* What to do: All that should come back is the lines of the data below from the one containing "none -> yellow plate A2:A5 level 1" to the one containing "none -> brown plate C7 level 2", inclusive, exactly as they stand.

* Records for the task:
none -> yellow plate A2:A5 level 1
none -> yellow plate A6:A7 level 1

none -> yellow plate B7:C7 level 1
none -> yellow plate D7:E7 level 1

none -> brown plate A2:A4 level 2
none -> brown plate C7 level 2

==

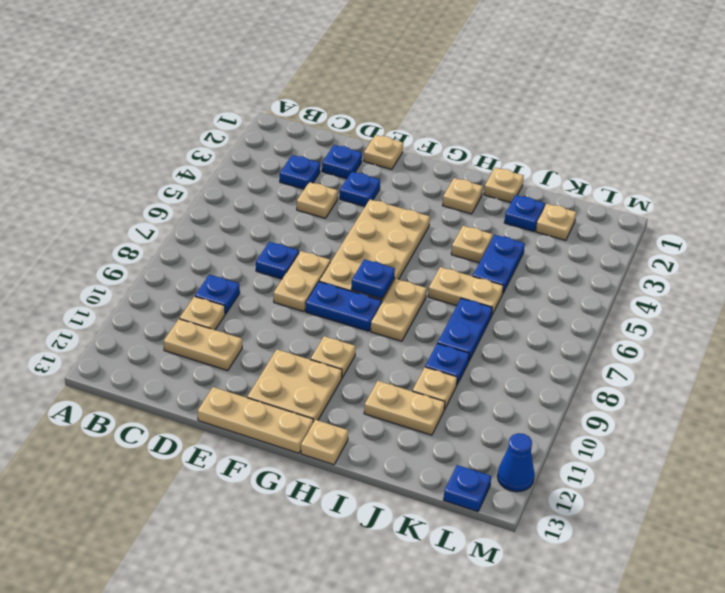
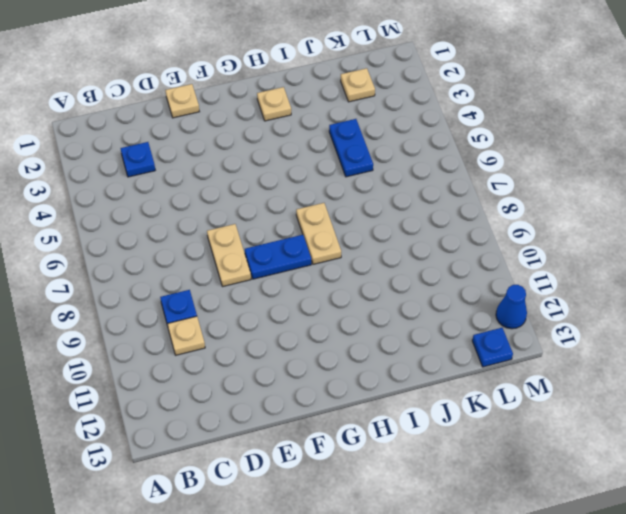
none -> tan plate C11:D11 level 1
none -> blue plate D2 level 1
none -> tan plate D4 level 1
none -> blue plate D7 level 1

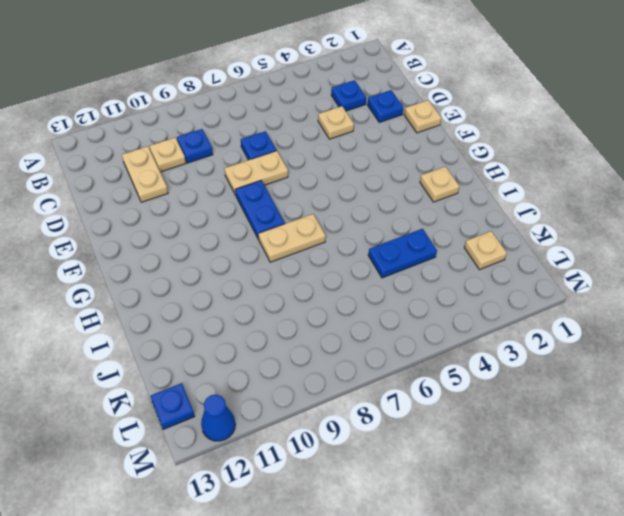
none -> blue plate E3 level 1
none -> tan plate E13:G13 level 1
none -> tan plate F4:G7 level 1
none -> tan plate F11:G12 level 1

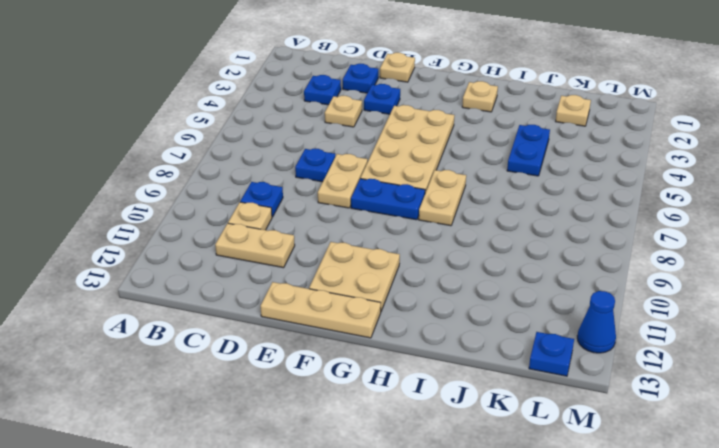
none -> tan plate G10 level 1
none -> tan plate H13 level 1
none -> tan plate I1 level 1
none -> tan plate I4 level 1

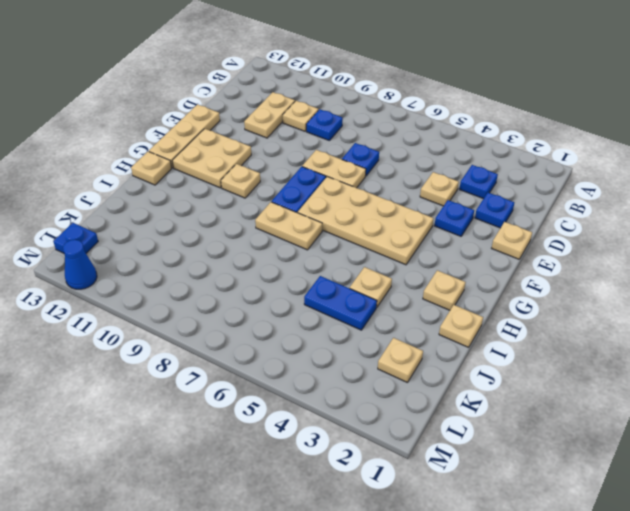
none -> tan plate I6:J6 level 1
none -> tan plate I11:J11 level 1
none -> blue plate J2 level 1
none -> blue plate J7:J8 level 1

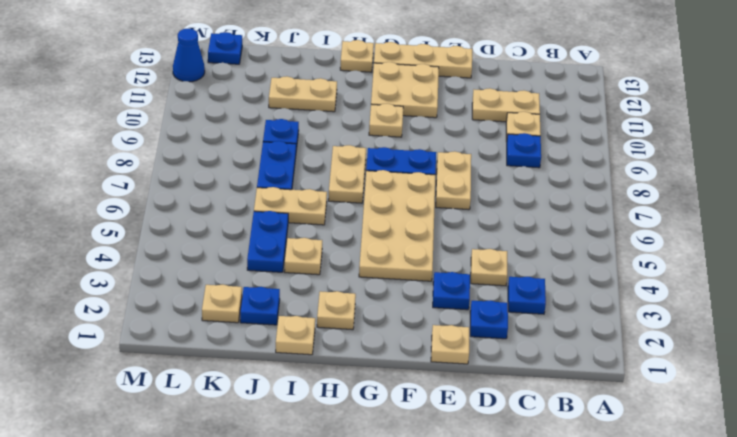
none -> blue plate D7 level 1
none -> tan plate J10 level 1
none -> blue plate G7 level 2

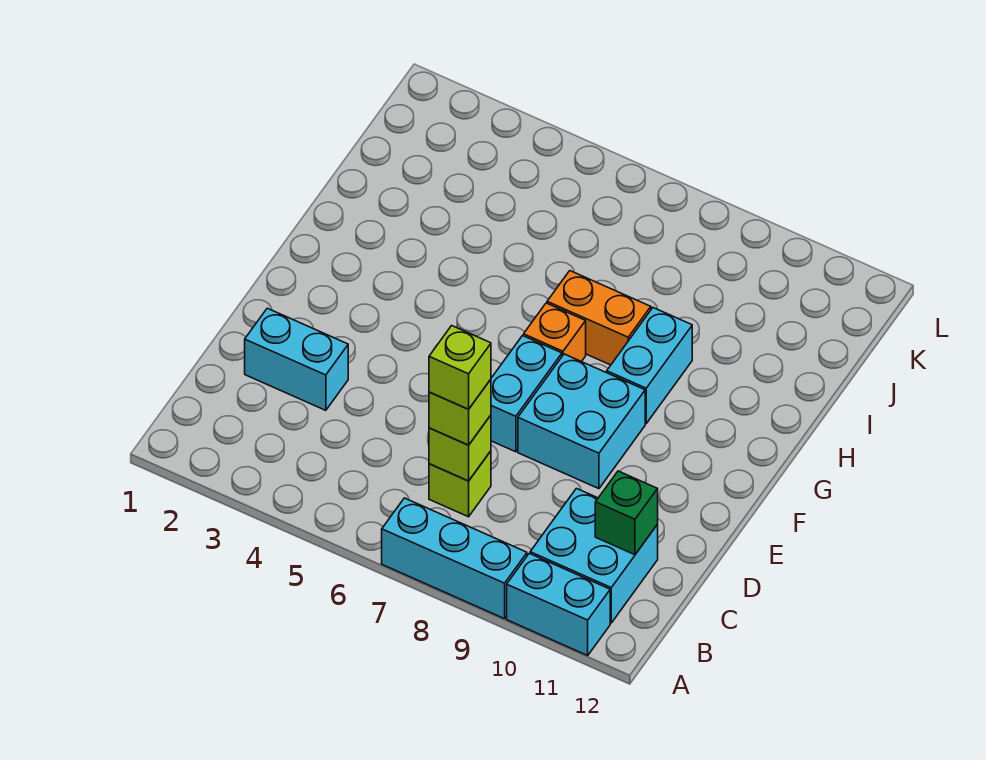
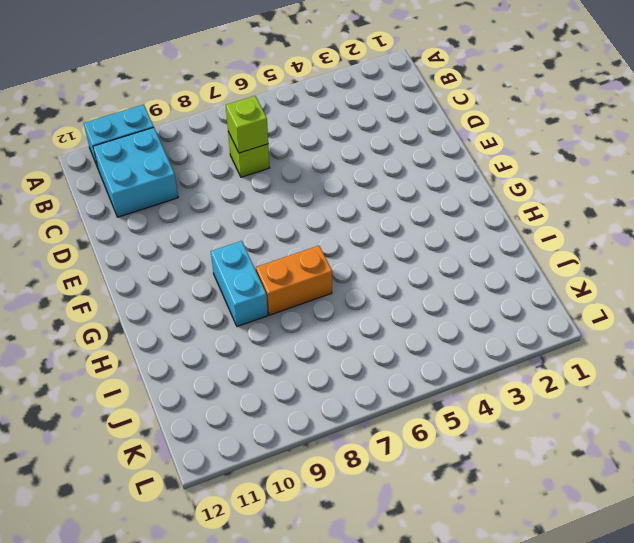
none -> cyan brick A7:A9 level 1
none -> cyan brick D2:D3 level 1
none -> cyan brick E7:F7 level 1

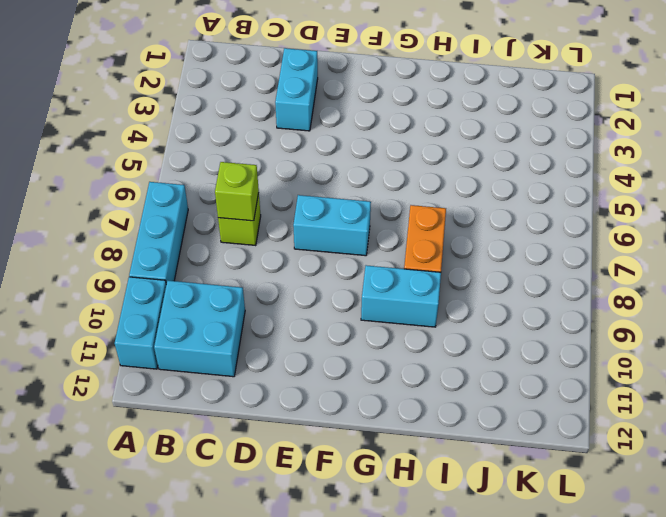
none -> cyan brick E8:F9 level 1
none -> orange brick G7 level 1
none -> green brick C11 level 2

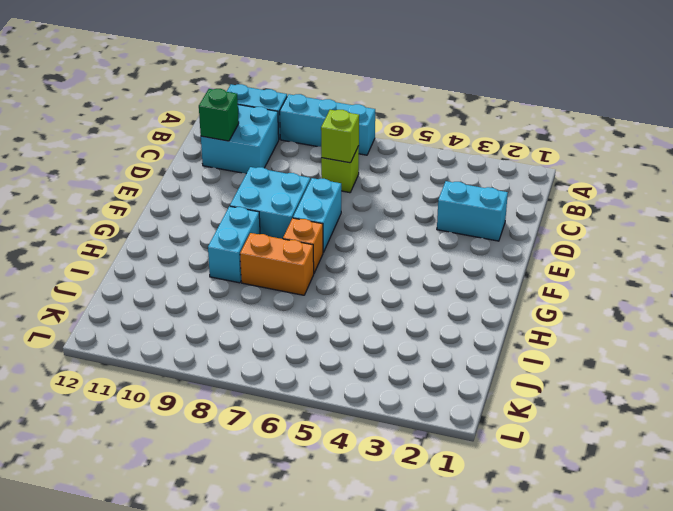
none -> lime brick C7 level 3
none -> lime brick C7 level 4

* * *

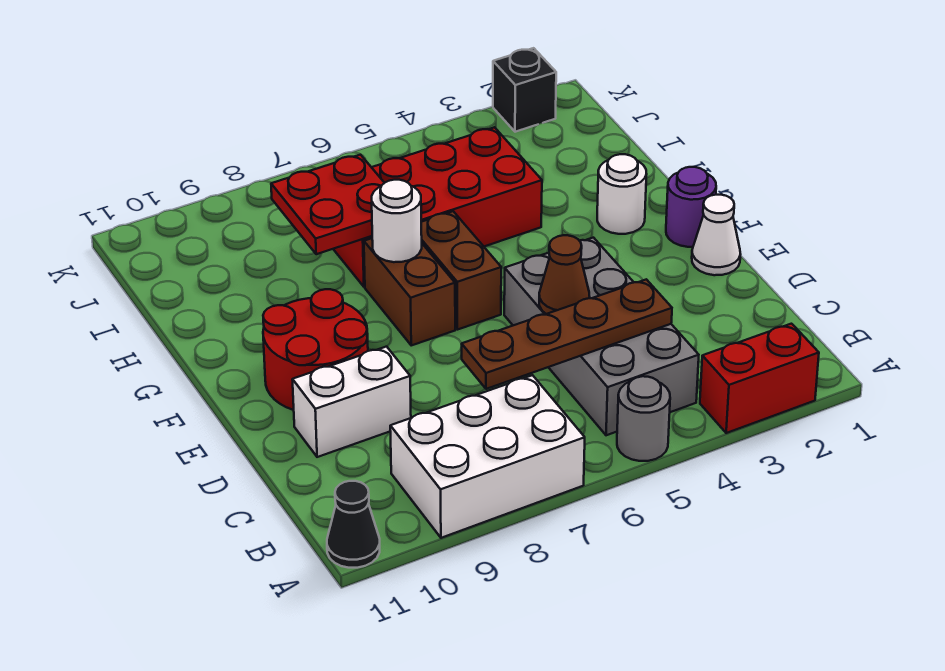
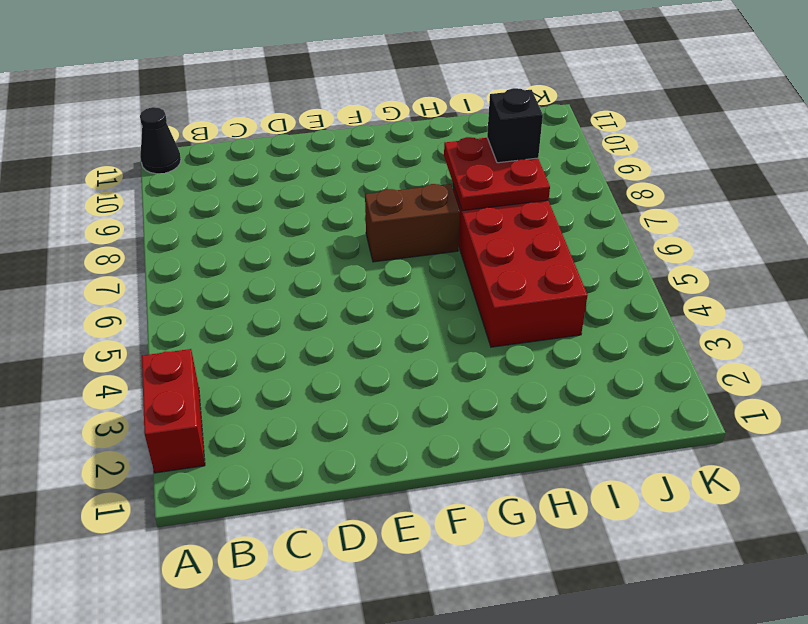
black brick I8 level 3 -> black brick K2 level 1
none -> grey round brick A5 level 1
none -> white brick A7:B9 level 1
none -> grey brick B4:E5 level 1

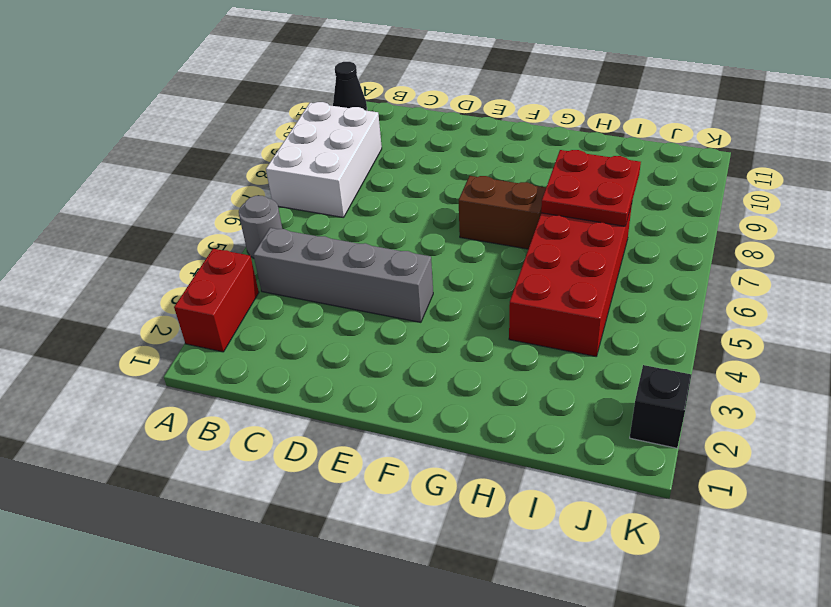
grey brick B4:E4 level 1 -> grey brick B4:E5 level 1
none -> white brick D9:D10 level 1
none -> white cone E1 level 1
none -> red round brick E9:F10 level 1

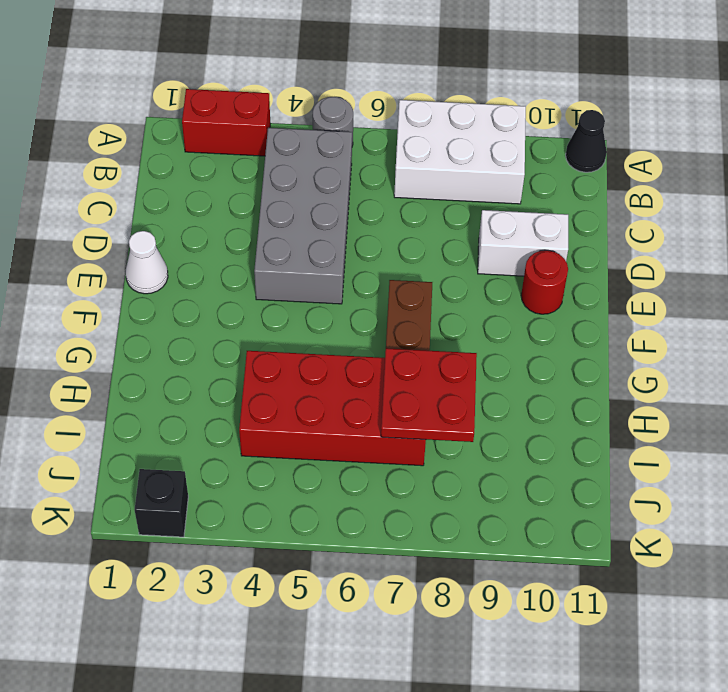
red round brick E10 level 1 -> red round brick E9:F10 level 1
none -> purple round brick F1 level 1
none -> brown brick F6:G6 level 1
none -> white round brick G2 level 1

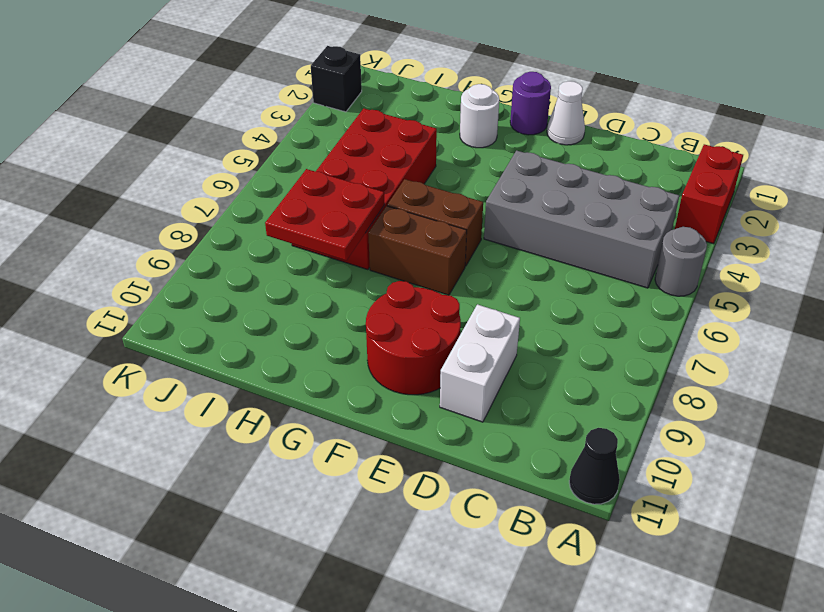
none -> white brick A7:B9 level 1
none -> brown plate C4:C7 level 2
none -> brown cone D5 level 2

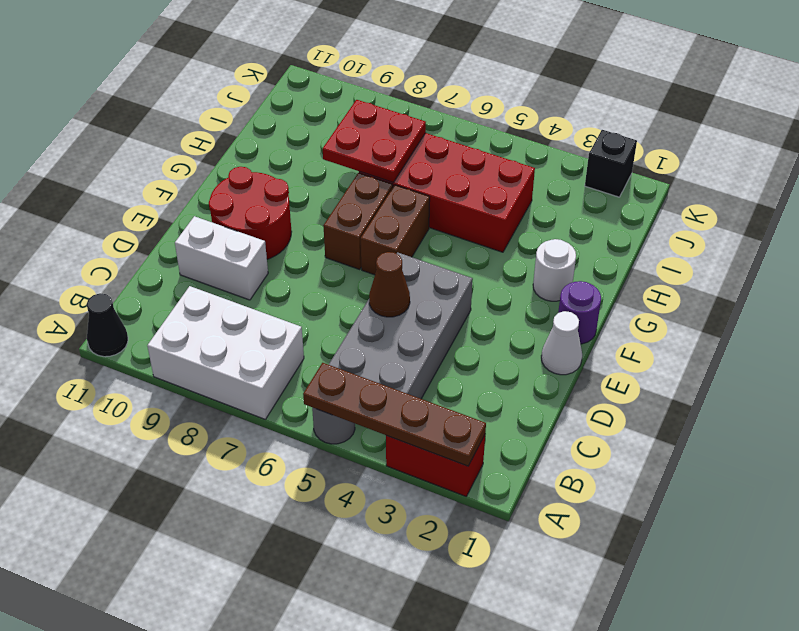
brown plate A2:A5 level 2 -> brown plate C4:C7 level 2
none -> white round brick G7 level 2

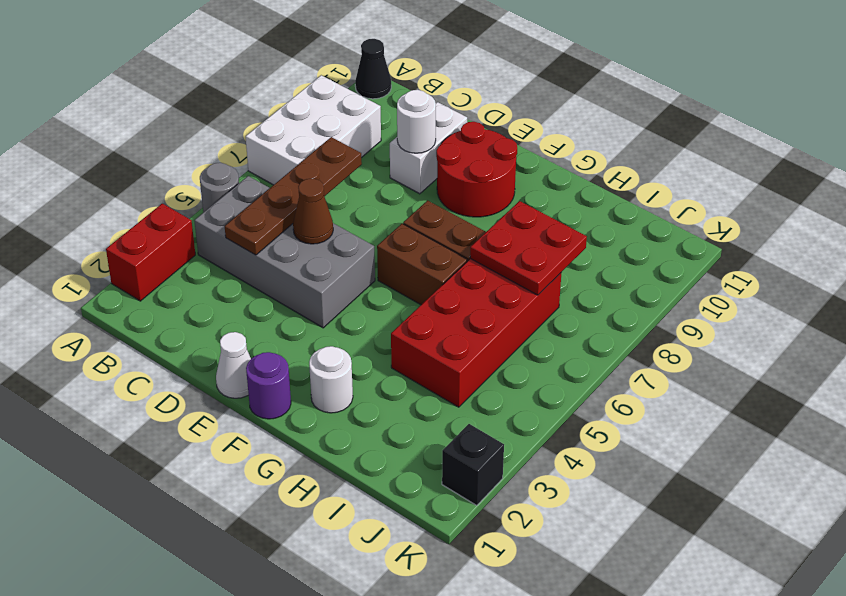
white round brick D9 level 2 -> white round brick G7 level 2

* Task answer:
none -> yellow plate A2:A5 level 1
none -> yellow plate A6:A7 level 1

none -> yellow plate B7:C7 level 1
none -> yellow plate D7:E7 level 1

none -> brown plate A2:A4 level 2
none -> brown plate C7 level 2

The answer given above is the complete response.